■ Data provided:

——————————

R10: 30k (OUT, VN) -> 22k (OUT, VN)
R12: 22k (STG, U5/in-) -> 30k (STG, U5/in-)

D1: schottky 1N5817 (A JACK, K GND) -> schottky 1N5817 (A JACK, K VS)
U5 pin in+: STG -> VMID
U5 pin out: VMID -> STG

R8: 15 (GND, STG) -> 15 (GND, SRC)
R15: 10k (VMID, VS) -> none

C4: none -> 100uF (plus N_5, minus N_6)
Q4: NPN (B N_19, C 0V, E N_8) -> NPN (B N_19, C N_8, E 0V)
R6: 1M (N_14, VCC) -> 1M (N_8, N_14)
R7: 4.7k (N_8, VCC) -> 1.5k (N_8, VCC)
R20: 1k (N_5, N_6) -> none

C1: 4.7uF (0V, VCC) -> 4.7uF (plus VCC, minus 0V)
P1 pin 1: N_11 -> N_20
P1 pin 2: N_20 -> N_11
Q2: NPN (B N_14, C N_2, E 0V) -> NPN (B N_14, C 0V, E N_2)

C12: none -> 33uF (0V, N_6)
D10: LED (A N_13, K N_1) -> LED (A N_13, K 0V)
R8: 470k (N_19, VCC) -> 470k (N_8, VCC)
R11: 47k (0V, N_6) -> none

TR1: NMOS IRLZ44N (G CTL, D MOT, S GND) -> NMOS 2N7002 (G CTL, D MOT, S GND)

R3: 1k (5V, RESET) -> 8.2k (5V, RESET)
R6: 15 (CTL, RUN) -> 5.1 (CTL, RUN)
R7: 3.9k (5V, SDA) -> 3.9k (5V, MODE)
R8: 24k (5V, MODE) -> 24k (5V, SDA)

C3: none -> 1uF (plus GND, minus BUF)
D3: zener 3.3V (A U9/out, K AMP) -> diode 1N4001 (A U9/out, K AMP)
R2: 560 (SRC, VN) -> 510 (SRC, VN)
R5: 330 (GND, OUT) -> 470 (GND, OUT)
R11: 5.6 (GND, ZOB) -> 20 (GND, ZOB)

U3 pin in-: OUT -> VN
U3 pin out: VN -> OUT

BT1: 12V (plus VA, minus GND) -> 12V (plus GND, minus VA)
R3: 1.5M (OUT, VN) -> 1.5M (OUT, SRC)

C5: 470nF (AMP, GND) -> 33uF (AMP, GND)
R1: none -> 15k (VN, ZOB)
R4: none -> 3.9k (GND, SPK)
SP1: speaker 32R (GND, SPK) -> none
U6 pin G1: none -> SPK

——————————

Copy the lines above that hold the word "plus".

C4: none -> 100uF (plus N_5, minus N_6)
C1: 4.7uF (0V, VCC) -> 4.7uF (plus VCC, minus 0V)
C3: none -> 1uF (plus GND, minus BUF)
BT1: 12V (plus VA, minus GND) -> 12V (plus GND, minus VA)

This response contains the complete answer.